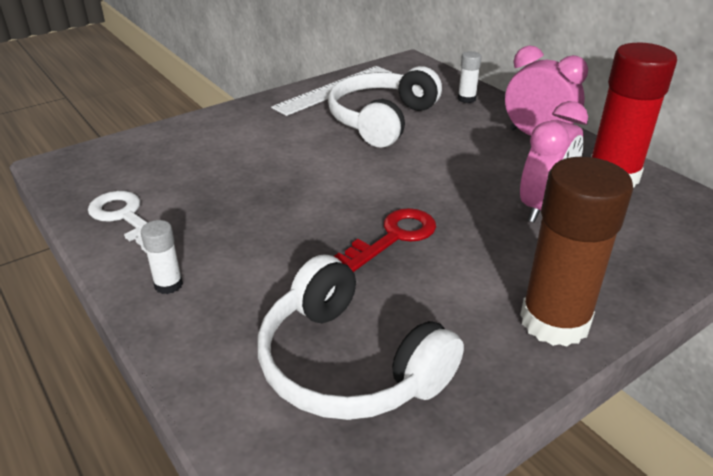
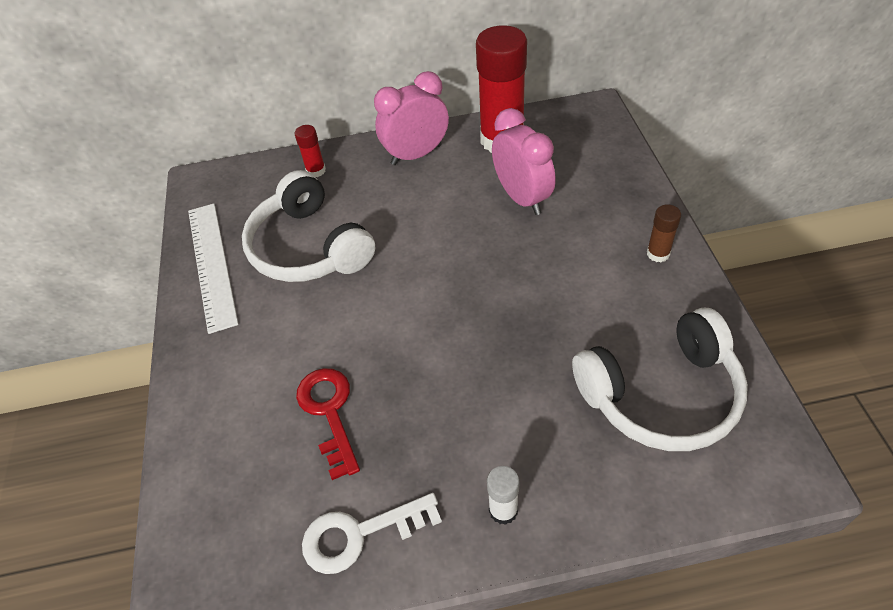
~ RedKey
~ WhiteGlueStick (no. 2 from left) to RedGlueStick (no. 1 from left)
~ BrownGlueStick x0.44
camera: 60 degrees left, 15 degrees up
☆ ☆ ☆ ☆ ☆ ☆ ☆
_Task details_. Start at the line holding "1 from left)" and retype each line through the end of the material above, both included.

_Expected answer_.
~ WhiteGlueStick (no. 2 from left) to RedGlueStick (no. 1 from left)
~ BrownGlueStick x0.44
camera: 60 degrees left, 15 degrees up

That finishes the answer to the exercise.